** START OF Material provided **

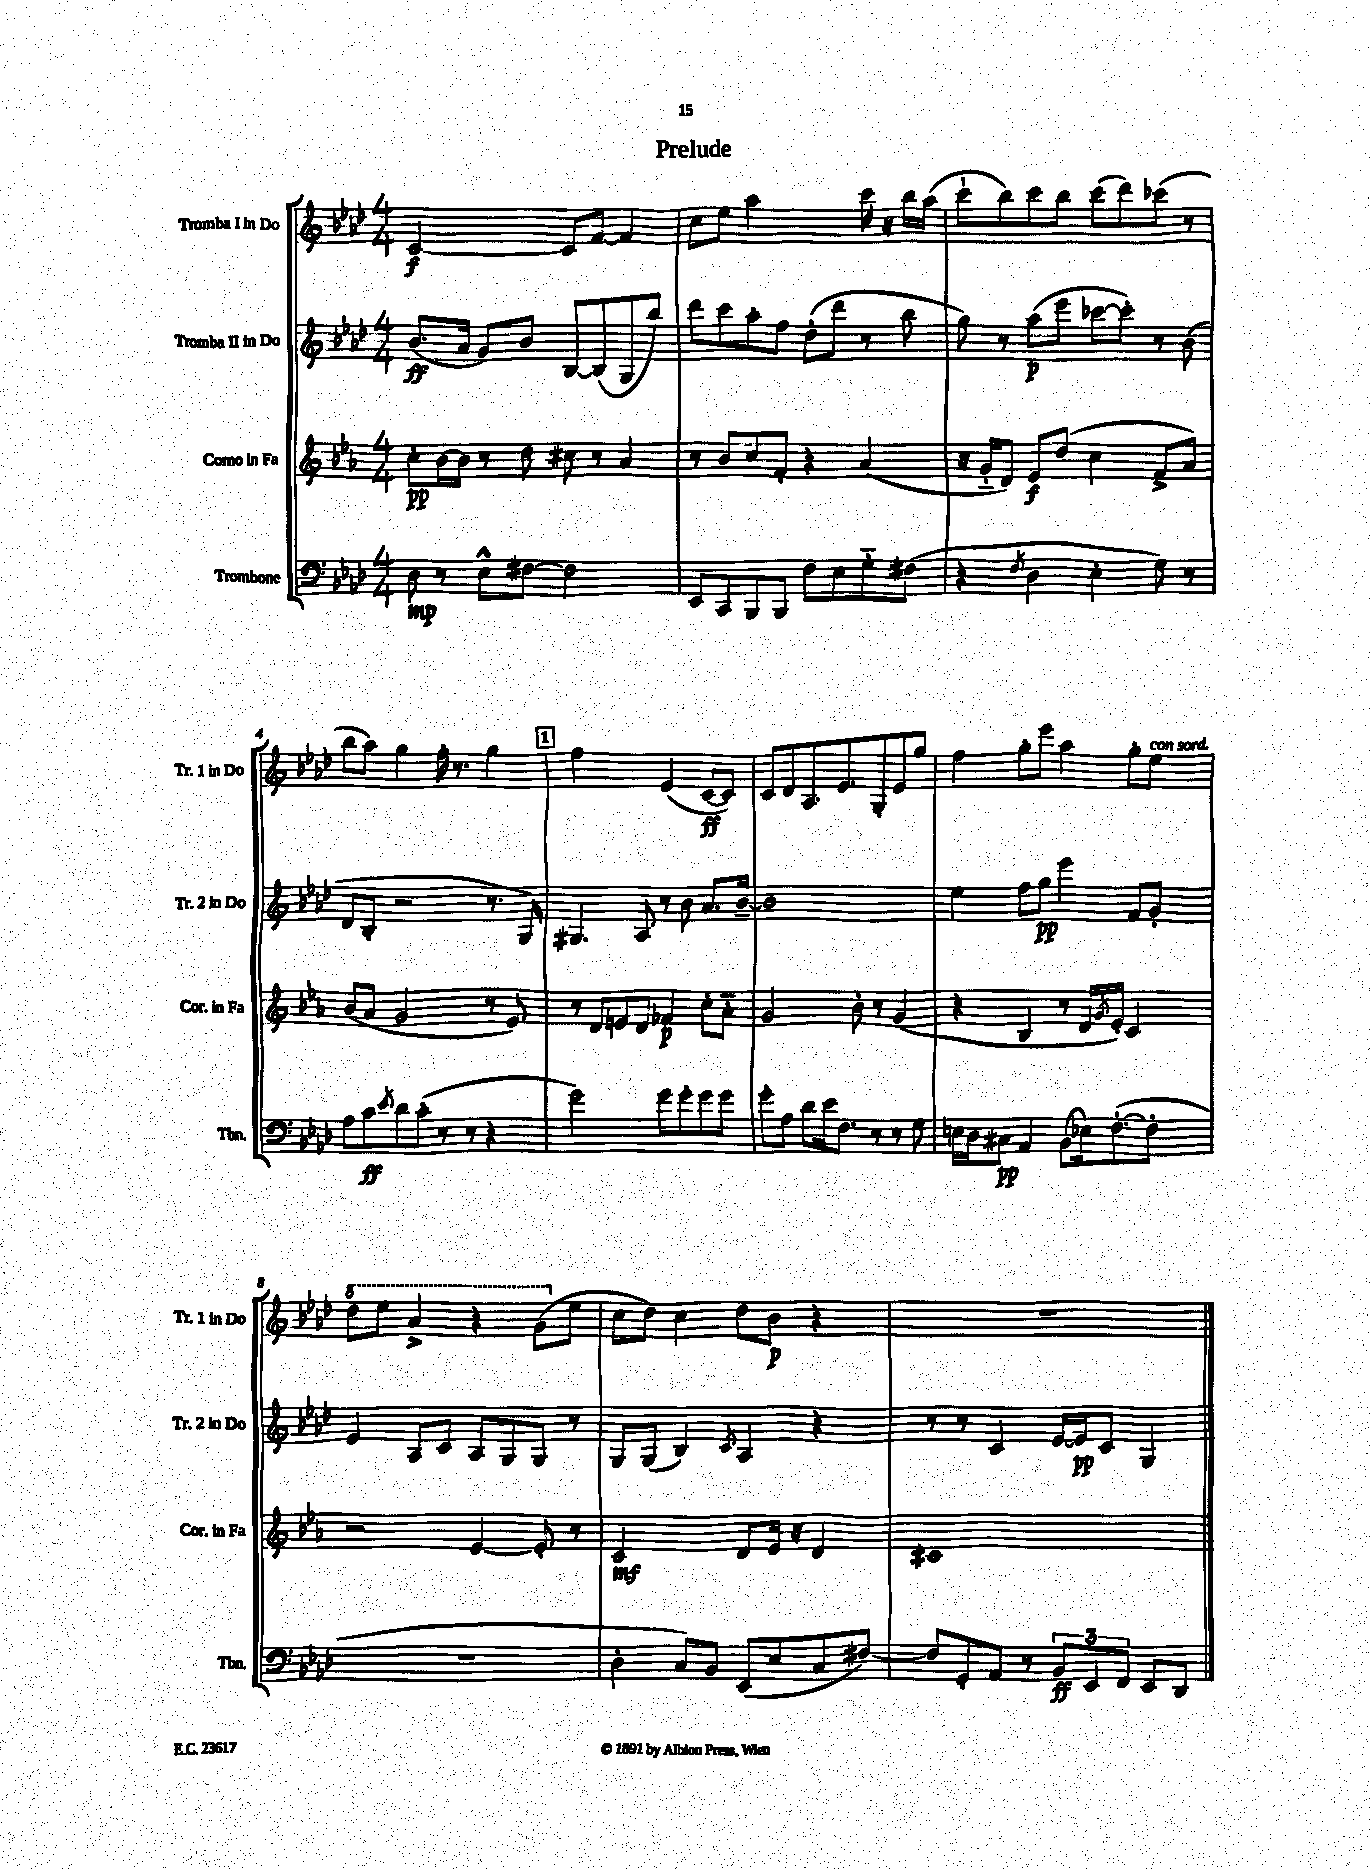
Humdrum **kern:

**kern	**kern	**kern	**kern
*staff4	*staff3	*staff2	*staff1
*clefF4	*clefG2	*clefG2	*clefG2
*k[b-e-a-d-]	*k[b-e-a-]	*k[b-e-a-d-]	*k[b-e-a-d-]
*M4/4	*M4/4	*M4/4	*M4/4
8D-\	8cc'\L	(8.b-/L	[2c/
8r	[16b-\L	.	.
.	16b-\]JJ	16a-/Jk	.
8E-^^\L	8r	8g/L)	.
[8F#\J	8dd\	8b-/J	.
2F#\]	8cc#\	[8B-/L	8c/]L
.	8r	(8B-/]	[8f/J
.	4a-/	8G/	4f/]
.	.	8bb-/J)	.
=	=	=	=
8EE-/L	8r	8ddd-\L	8cc\L
8CC/	8b-/L	8ccc\	8ee-\J
8BBB-/	8cc/	8aa-'\	2aa-\
8BBB-/J	8f'/J	8ff\J	.
8F\L	4r	(8dd-'\L	.
8E-\	.	8ddd-\J	.
8G'~\	(4a-/	8r	16ccc\
.	.	.	16r
(8F#\J	.	8bb-\	16bb-\LL
.	.	.	(16aa-\JJ
=	=	=	=
4r	16r	8gg\)	8ccc`\L
.	16g'~/LK	.	.
.	8d/J)	8r	8bb-\)
8qF/	.	.	.
4D-\	8e-/L	(8aa-\L	8ccc\
.	(8dd/J	8eee-\J	8bb-\J
4E-'\	4cc\	[8ccc-\L	(8ccc\L
.	.	8ccc-'\]J)	8ddd-\)
8G\)	8f^/L	8r	(8ccc-\J
8r	8a-/J)	(8b-\	8r
=	=	=	=
8A-\L	(8b-/L	8d-/L	8bb-\L
8c\	8a-/J	8B-'/J	8aa-\J)
8qe-/	.	.	.
8d-\	2g/	2r	4gg\
(8c'\J	.	.	.
8r	.	.	16ff'\
.	.	.	8.r
8r	.	.	.
4r	8r	8.r	4gg\
.	8e-/)	.	.
.	.	16G/)	.
=	=	=	=
2g\)	8r	4.G#/	2ff\
.	8d/L	.	.
.	8e/	.	.
.	8d/J	8A-/	.
8g\L	4f-/	8r	(4e-/
8g'\	.	8b-\	.
8g\	8cc'\L	8.a-/L	[8c/L
8g\J	8a-'~\J	.	8c/]J)
.	.	[16b-~/Jk	.
=	=	=	=
8g'\L	2g/	1b-]	8c/L
8A-\J	.	.	8d-/
8d-\L	.	.	8.A-/
16e-\k	.	.	.
8.F\J	.	.	8.e-/
.	8b-'\	.	.
8r	8r	.	8G'/
8r	(4g/	.	8e-/
8G\	.	.	8gg/J
=	=	=	=
16E\LL	4r	4ee-\	4ff\
16D-\J	.	.	.
8C#\J	.	.	.
4AA-/	4B-/	8ff\L	8gg'\L
.	.	8gg\J	8eee-\J
(8BB-\L	8r	4eee-\	4aa-\
16E-\k)	16d/LL	.	.
.	8qg/	.	.
([8.F'\	16e-'/JJ)	.	.
.	4c/	8f/L	8gg'\L
8F'\]J	.	8g'/J	8ee-\J
=	=	=	=
1r	2r	4e-/	8ddd-\L
.	.	.	8eee-\J
.	.	8A-/L	4aa-^/
.	.	8c/J	.
.	[4e-/	8A-/L	4r
.	.	8G/	.
.	8e-'/]	8G/J	(8gg\L
.	8r	8r	8ee-\J
=	=	=	=
4D-'\	2c/	8G/L	8cc\L
.	.	(8G/J	8dd-\J)
8C/L)	.	4B-/)	4cc\
8BB-/J	.	.	.
.	.	8qc/	.
(8EE-/L	8d/L	4A-/	8dd-\L
8E-/	16e-/Jk	.	8b-\J
.	16r	.	.
8C/	4d/	4r	4r
[8F#/J)	.	.	.
=	=	=	=
8F#/]L	1c#	8r	1r
8GG'/	.	8r	.
8AA-/J	.	4c/	.
8r	.	.	.
12BB-/L	.	[16e-/LL	.
.	.	16e-/]J	.
12EE-/	.	.	.
.	.	8c/J	.
12FF/J	.	.	.
8EE-/L	.	4G/	.
8DD-/J	.	.	.
==	==	==	==
*-	*-	*-	*-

** END OF Material provided **

▶ **Objective**
Rewrite the entries above, substituting "*M3/4" for every "*M4/4" and changing nothing else. Leave the pictures out.

▶ **Reply**
Humdrum **kern:

**kern	**kern	**kern	**kern
*staff4	*staff3	*staff2	*staff1
*clefF4	*clefG2	*clefG2	*clefG2
*k[b-e-a-d-]	*k[b-e-a-]	*k[b-e-a-d-]	*k[b-e-a-d-]
*M3/4	*M3/4	*M3/4	*M3/4
8D-\	8cc'\L	(8.b-/L	[2c/
8r	[16b-\L	.	.
.	16b-\]JJ	16a-/Jk	.
8E-^^\L	8r	8g/L)	.
[8F#\J	8dd\	8b-/J	.
2F#\]	8cc#\	[8B-/L	8c/]L
.	8r	(8B-/]	[8f/J
.	4a-/	8G/	4f/]
.	.	8bb-/J)	.
=	=	=	=
8EE-/L	8r	8ddd-\L	8cc\L
8CC/	8b-/L	8ccc\	8ee-\J
8BBB-/	8cc/	8aa-'\	2aa-\
8BBB-/J	8f'/J	8ff\J	.
8F\L	4r	(8dd-'\L	.
8E-\	.	8ddd-\J	.
8G'~\	(4a-/	8r	16ccc\
.	.	.	16r
(8F#\J	.	8bb-\	16bb-\LL
.	.	.	(16aa-\JJ
=	=	=	=
4r	16r	8gg\)	8ccc`\L
.	16g'~/LK	.	.
.	8d/J)	8r	8bb-\)
8qF/	.	.	.
4D-\	8e-/L	(8aa-\L	8ccc\
.	(8dd/J	8eee-\J	8bb-\J
4E-'\	4cc\	[8ccc-\L	(8ccc\L
.	.	8ccc-'\]J)	8ddd-\)
8G\)	8f^/L	8r	(8ccc-\J
8r	8a-/J)	(8b-\	8r
=	=	=	=
8A-\L	(8b-/L	8d-/L	8bb-\L
8c\	8a-/J	8B-'/J	8aa-\J)
8qe-/	.	.	.
8d-\	2g/	2r	4gg\
(8c'\J	.	.	.
8r	.	.	16ff'\
.	.	.	8.r
8r	.	.	.
4r	8r	8.r	4gg\
.	8e-/)	.	.
.	.	16G/)	.
=	=	=	=
2g\)	8r	4.G#/	2ff\
.	8d/L	.	.
.	8e/	.	.
.	8d/J	8A-/	.
8g\L	4f-/	8r	(4e-/
8g'\	.	8b-\	.
8g\	8cc'\L	8.a-/L	[8c/L
8g\J	8a-'~\J	.	8c/]J)
.	.	[16b-~/Jk	.
=	=	=	=
8g'\L	2g/	1b-]	8c/L
8A-\J	.	.	8d-/
8d-\L	.	.	8.A-/
16e-\k	.	.	.
8.F\J	.	.	8.e-/
.	8b-'\	.	.
8r	8r	.	8G'/
8r	(4g/	.	8e-/
8G\	.	.	8gg/J
=	=	=	=
16E\LL	4r	4ee-\	4ff\
16D-\J	.	.	.
8C#\J	.	.	.
4AA-/	4B-/	8ff\L	8gg'\L
.	.	8gg\J	8eee-\J
(8BB-\L	8r	4eee-\	4aa-\
16E-\k)	16d/LL	.	.
.	8qg/	.	.
([8.F'\	16e-'/JJ)	.	.
.	4c/	8f/L	8gg'\L
8F'\]J	.	8g'/J	8ee-\J
=	=	=	=
1r	2r	4e-/	8ddd-\L
.	.	.	8eee-\J
.	.	8A-/L	4aa-^/
.	.	8c/J	.
.	[4e-/	8A-/L	4r
.	.	8G/	.
.	8e-'/]	8G/J	(8gg\L
.	8r	8r	8ee-\J
=	=	=	=
4D-'\	2c/	8G/L	8cc\L
.	.	(8G/J	8dd-\J)
8C/L)	.	4B-/)	4cc\
8BB-/J	.	.	.
.	.	8qc/	.
(8EE-/L	8d/L	4A-/	8dd-\L
8E-/	16e-/Jk	.	8b-\J
.	16r	.	.
8C/	4d/	4r	4r
[8F#/J)	.	.	.
=	=	=	=
8F#/]L	1c#	8r	1r
8GG'/	.	8r	.
8AA-/J	.	4c/	.
8r	.	.	.
12BB-/L	.	[16e-/LL	.
.	.	16e-/]J	.
12EE-/	.	.	.
.	.	8c/J	.
12FF/J	.	.	.
8EE-/L	.	4G/	.
8DD-/J	.	.	.
==	==	==	==
*-	*-	*-	*-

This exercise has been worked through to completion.